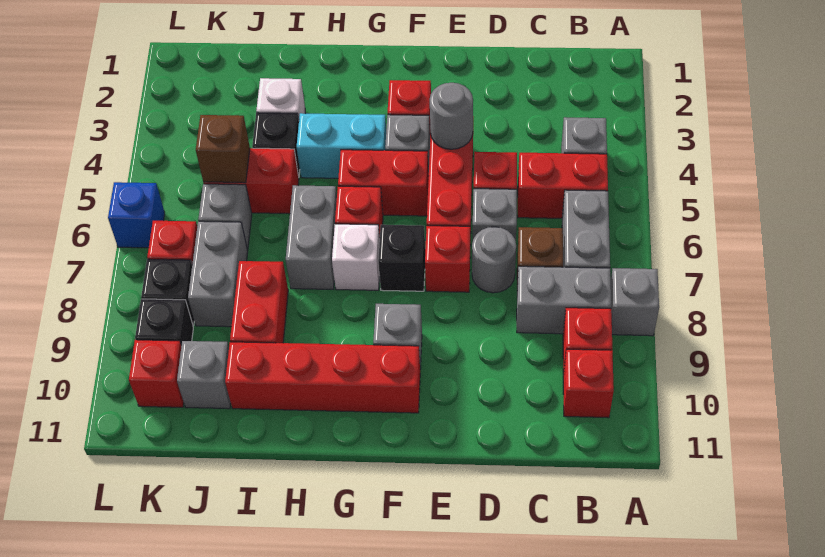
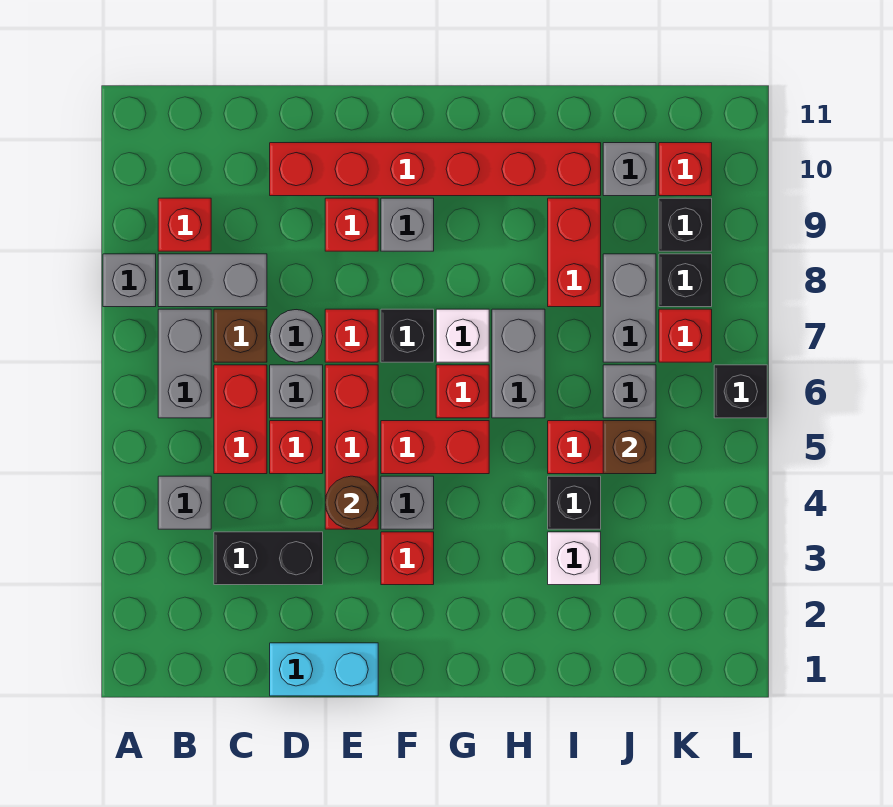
red brick B5:C5 level 1 -> red brick C5:C6 level 1
red brick B10 level 1 -> red brick E9 level 1
none -> black brick C3:D3 level 1
grey round brick E4 level 2 -> brown round brick E4 level 2
red brick F10:I10 level 1 -> red brick D10:I10 level 1
cyan brick G4:H4 level 1 -> cyan brick D1:E1 level 1
blue brick L6 level 1 -> black brick L6 level 1

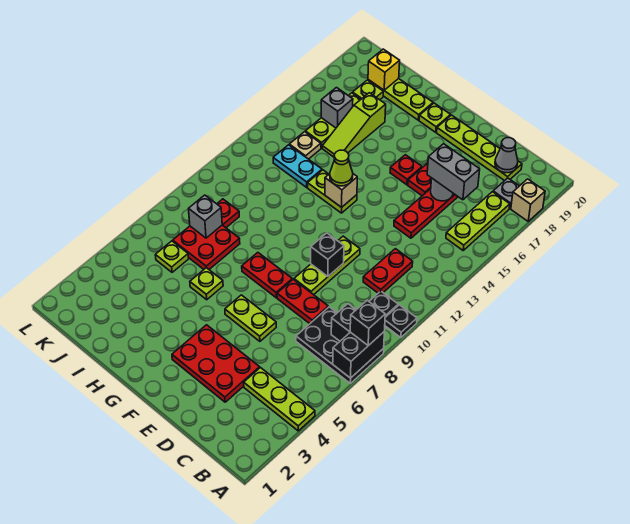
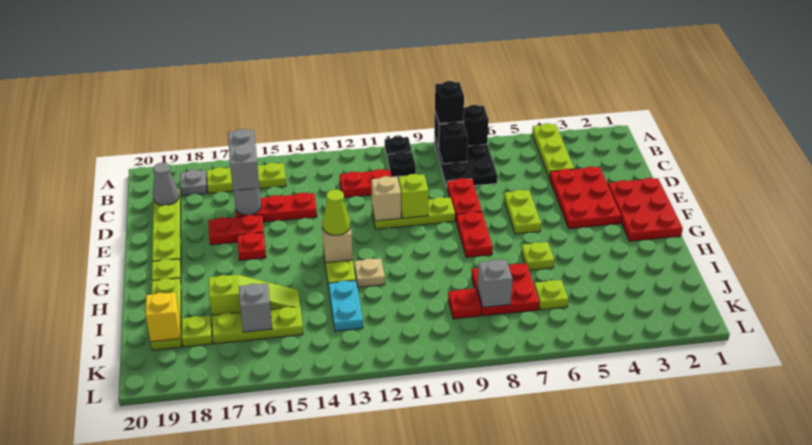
tan brick A18 level 1 -> tan brick E11 level 2
none -> red plate E1:G2 level 1
black brick E10 level 2 -> lime brick E10 level 2
tan plate J14 level 1 -> tan plate H12 level 1

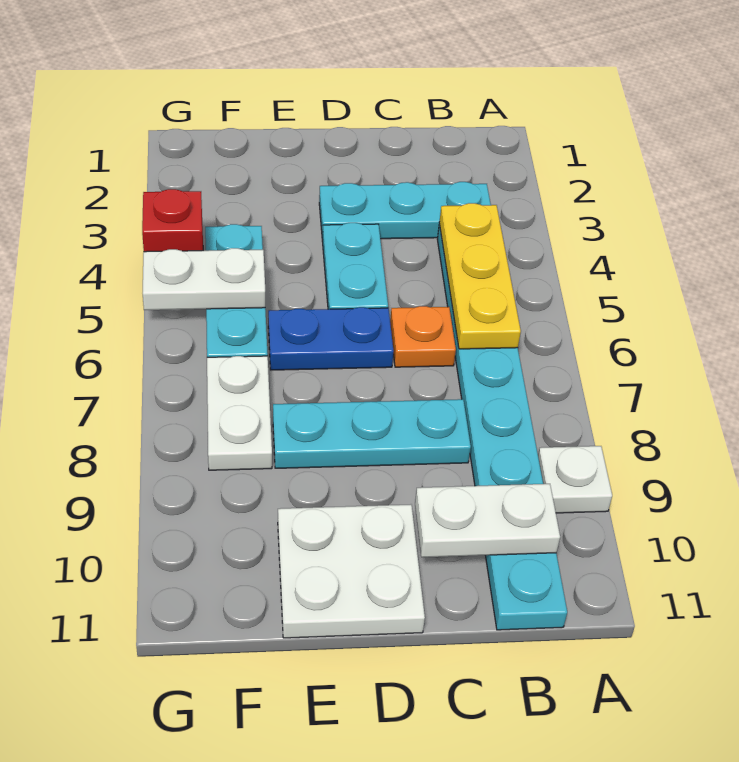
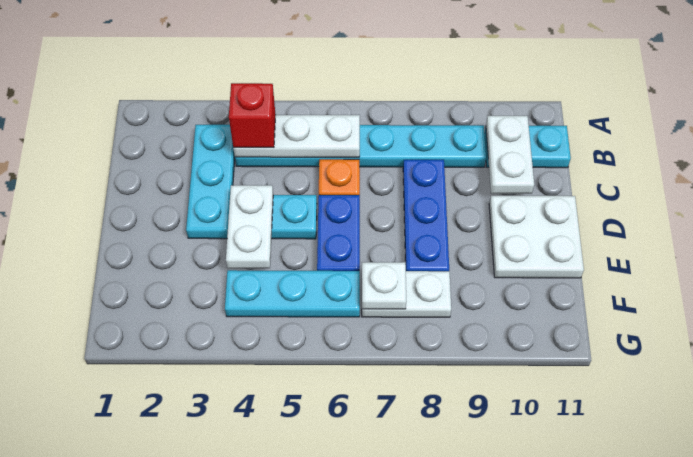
white plate A9 level 1 -> white plate F7 level 2
yellow plate B4:B6 level 2 -> white plate B4:B6 level 2
cyan plate C8:E8 level 1 -> blue plate C8:E8 level 1
white plate F5:G5 level 2 -> white plate D4:E4 level 2
red brick G4 level 1 -> red brick B4 level 3

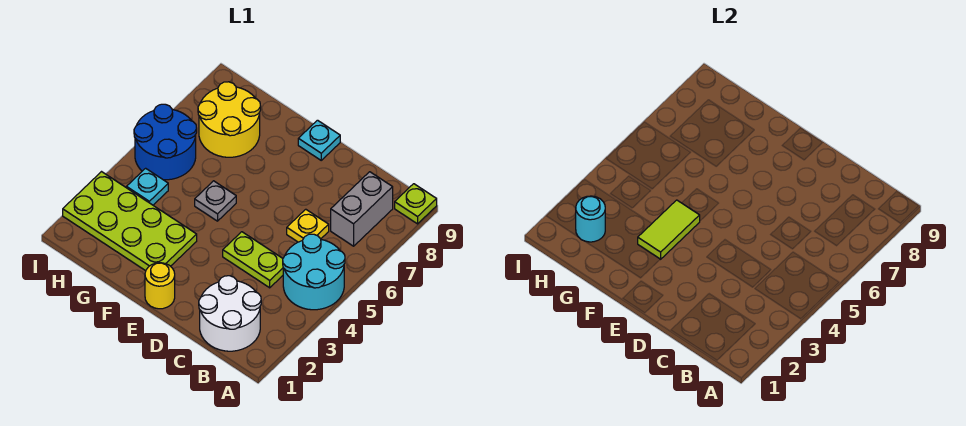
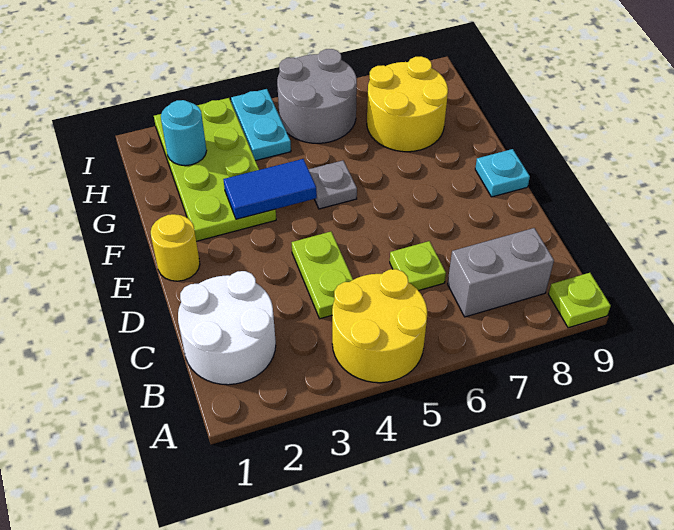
cyan round brick A4:B5 level 1 -> yellow round brick A4:B5 level 1
yellow plate C6 level 1 -> lime plate C6 level 1
lime tile F3:F4 level 2 -> blue tile F3:F4 level 2
cyan plate H4 level 1 -> cyan plate H4:I4 level 1
blue round brick H5:I6 level 1 -> grey round brick H5:I6 level 1

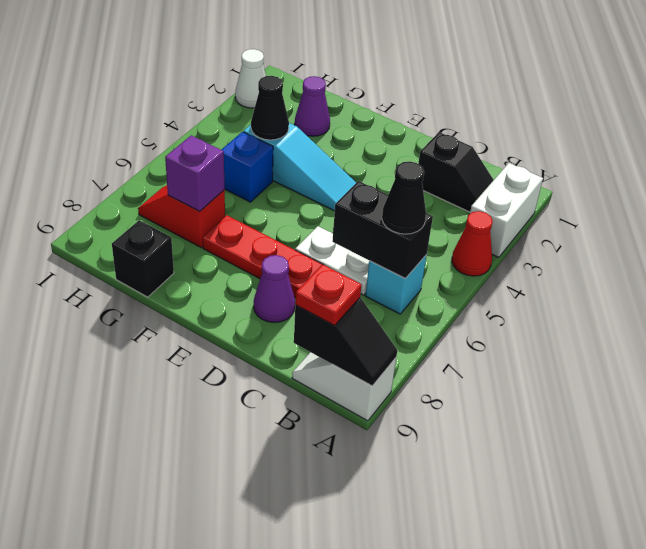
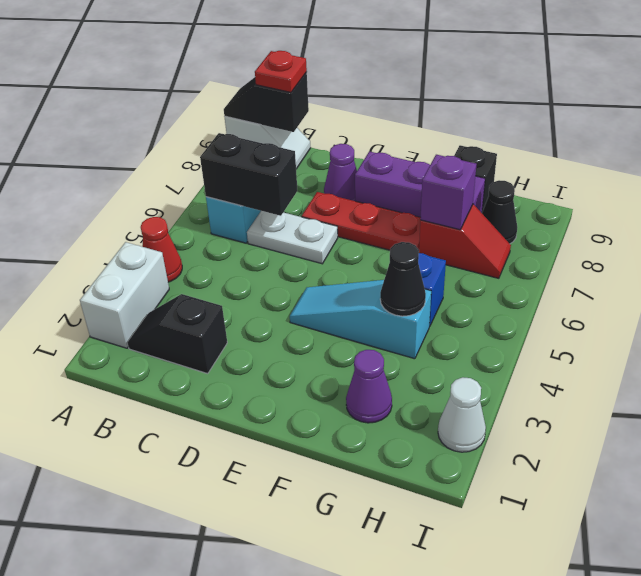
black cone B6 level 3 -> black cone H8 level 1
none -> purple brick E8:G8 level 1

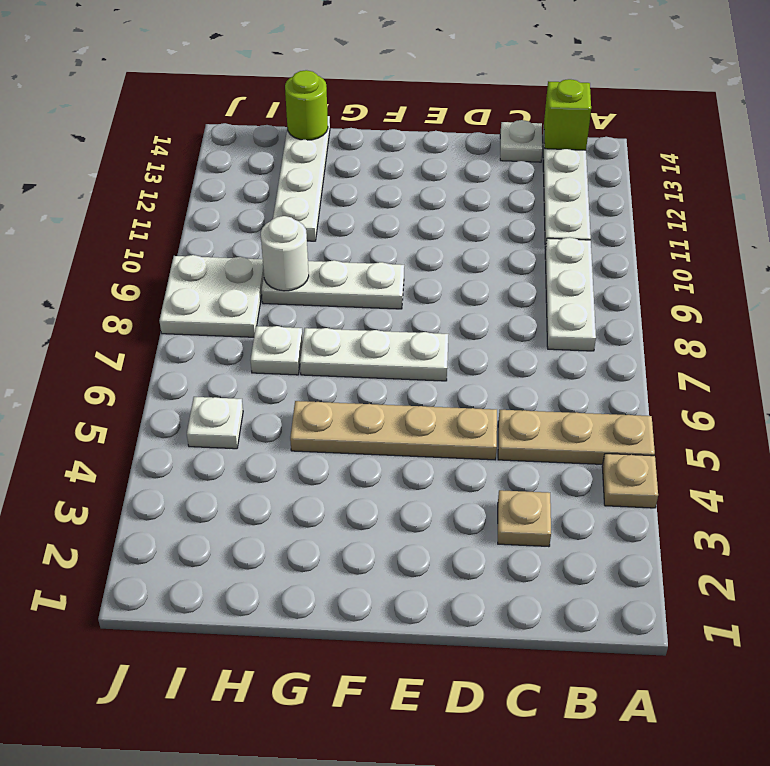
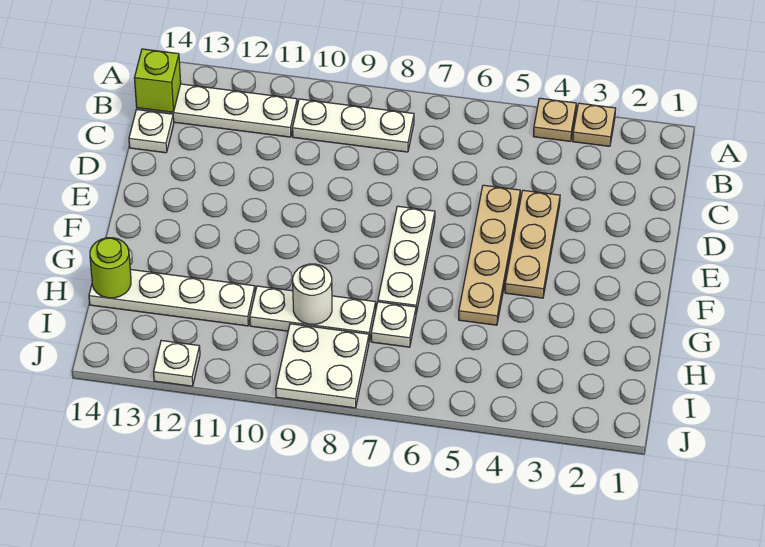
tan plate A5:C5 level 1 -> tan plate D4:F4 level 1
tan plate C3 level 1 -> tan plate A3 level 1
white plate F9:H9 level 1 -> white plate H8:H10 level 1
white plate I5 level 1 -> white plate J12 level 1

======

**WHAT IS BEING ASKED:**
A single figure is the answer: the number of lines in the listing where "lime" occurs.

**YOUR RESPONSE:**
3